[Excerpt from a dataset]
⟨

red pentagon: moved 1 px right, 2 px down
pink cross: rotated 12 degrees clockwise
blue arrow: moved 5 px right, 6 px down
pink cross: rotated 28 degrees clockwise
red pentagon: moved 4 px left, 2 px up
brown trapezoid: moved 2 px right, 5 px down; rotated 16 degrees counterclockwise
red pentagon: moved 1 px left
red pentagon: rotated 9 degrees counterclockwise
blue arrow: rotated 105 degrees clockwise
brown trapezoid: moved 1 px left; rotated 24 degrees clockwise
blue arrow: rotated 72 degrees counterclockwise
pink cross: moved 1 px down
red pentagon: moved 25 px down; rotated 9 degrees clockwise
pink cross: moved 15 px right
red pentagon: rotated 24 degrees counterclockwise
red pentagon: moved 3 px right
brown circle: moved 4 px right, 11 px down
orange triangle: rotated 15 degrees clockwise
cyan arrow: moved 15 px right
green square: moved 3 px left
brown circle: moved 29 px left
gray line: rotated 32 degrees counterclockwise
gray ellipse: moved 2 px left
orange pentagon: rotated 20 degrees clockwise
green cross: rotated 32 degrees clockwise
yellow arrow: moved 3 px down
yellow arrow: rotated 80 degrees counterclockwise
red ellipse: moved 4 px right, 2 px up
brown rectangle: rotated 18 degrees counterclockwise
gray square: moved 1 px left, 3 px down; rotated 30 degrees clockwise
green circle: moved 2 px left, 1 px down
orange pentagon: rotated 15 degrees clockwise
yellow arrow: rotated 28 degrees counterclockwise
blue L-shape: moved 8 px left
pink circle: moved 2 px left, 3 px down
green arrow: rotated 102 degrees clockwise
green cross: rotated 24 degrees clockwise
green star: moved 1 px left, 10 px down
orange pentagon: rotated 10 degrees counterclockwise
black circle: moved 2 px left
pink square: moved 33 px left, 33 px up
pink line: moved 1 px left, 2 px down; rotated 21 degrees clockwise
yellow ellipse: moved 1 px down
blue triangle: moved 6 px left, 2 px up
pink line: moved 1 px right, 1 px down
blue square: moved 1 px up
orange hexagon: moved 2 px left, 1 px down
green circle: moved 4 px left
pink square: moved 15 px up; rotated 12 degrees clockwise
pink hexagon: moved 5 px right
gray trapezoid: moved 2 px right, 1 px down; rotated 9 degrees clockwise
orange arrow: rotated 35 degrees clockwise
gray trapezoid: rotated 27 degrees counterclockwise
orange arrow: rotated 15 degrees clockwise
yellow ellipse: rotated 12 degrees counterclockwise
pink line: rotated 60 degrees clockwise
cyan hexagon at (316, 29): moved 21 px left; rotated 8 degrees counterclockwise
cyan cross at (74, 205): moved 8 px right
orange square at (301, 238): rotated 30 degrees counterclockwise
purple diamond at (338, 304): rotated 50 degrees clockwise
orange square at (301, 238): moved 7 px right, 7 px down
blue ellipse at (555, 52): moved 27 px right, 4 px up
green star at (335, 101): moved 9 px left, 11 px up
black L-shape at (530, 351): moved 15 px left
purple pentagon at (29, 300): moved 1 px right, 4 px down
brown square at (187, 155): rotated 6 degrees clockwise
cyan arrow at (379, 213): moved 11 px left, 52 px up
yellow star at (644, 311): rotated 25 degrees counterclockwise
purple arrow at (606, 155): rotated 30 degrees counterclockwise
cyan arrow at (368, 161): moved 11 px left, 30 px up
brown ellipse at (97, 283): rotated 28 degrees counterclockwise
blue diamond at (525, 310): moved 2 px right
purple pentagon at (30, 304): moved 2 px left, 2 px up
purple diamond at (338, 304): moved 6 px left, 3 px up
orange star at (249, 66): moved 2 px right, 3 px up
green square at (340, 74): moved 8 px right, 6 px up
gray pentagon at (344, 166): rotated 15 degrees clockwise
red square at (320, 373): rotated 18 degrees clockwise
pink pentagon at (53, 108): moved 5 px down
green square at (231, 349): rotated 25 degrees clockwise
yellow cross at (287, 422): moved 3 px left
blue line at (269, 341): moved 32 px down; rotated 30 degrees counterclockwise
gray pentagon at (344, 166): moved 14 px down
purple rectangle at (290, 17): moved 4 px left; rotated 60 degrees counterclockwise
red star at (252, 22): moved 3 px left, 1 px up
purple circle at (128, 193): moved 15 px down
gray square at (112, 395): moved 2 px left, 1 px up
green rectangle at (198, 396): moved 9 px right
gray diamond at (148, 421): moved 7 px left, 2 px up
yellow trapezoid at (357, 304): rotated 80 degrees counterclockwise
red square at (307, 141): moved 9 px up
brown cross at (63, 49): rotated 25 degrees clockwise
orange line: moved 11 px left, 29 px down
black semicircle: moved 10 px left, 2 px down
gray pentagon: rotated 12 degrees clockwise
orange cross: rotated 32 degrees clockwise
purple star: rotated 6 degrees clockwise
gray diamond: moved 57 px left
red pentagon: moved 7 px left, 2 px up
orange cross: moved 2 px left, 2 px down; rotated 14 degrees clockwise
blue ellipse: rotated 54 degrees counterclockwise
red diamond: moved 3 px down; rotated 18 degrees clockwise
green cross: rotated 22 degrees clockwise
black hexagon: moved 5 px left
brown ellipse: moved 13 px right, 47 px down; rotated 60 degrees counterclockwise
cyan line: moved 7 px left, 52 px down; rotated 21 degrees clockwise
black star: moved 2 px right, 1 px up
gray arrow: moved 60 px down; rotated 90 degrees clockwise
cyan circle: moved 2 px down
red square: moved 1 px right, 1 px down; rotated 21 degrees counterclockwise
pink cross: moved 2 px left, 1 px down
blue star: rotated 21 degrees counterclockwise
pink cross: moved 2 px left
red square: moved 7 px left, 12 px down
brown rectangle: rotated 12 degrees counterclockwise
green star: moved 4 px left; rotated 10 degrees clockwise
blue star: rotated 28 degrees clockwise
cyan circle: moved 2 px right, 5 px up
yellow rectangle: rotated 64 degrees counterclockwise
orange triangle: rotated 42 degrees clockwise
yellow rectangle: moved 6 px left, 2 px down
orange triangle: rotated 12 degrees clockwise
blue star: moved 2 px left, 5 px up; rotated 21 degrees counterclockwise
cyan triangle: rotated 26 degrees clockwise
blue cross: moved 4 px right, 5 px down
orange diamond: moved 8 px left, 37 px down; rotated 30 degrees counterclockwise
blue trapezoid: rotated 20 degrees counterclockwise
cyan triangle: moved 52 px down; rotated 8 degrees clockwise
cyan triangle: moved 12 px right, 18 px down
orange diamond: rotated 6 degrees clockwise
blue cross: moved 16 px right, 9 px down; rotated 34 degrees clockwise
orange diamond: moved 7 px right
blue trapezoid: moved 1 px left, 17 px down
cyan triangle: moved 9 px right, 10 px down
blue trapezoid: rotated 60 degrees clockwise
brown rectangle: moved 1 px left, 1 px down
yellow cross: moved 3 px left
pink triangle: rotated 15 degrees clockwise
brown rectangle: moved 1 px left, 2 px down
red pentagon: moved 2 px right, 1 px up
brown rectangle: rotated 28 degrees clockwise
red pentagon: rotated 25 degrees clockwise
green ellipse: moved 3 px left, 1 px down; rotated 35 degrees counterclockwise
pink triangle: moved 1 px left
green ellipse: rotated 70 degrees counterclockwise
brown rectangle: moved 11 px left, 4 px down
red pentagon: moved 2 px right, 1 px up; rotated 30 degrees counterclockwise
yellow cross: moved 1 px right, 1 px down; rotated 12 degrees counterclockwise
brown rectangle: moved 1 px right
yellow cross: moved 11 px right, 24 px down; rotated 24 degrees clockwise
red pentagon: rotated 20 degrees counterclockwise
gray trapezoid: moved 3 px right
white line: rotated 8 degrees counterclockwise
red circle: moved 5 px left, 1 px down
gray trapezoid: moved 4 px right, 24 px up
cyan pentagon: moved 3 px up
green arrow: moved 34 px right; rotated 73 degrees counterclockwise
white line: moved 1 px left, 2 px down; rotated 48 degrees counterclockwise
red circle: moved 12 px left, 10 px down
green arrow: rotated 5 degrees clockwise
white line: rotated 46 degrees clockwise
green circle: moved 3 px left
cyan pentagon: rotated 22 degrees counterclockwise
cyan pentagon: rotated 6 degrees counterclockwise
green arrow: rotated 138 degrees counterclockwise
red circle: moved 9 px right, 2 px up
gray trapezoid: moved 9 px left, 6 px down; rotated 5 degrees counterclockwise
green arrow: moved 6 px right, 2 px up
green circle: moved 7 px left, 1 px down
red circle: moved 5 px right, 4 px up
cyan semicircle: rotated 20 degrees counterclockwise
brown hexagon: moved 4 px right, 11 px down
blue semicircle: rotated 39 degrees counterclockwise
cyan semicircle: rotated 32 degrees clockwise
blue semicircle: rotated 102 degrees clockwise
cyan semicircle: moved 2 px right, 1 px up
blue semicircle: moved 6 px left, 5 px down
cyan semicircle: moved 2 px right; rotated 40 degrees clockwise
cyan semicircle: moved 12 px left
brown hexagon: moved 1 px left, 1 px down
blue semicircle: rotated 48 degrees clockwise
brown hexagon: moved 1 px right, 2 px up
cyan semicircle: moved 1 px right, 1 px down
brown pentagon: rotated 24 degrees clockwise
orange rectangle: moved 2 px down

⟩

Goal of the exercise
Put each line from the first one up to and including the line with "blue arrow: rotated 105 degrees clockwise" into a JSON list of strings, one string per line, and leave out any blank lines.

Result of this exercise
[
  "red pentagon: moved 1 px right, 2 px down",
  "pink cross: rotated 12 degrees clockwise",
  "blue arrow: moved 5 px right, 6 px down",
  "pink cross: rotated 28 degrees clockwise",
  "red pentagon: moved 4 px left, 2 px up",
  "brown trapezoid: moved 2 px right, 5 px down; rotated 16 degrees counterclockwise",
  "red pentagon: moved 1 px left",
  "red pentagon: rotated 9 degrees counterclockwise",
  "blue arrow: rotated 105 degrees clockwise"
]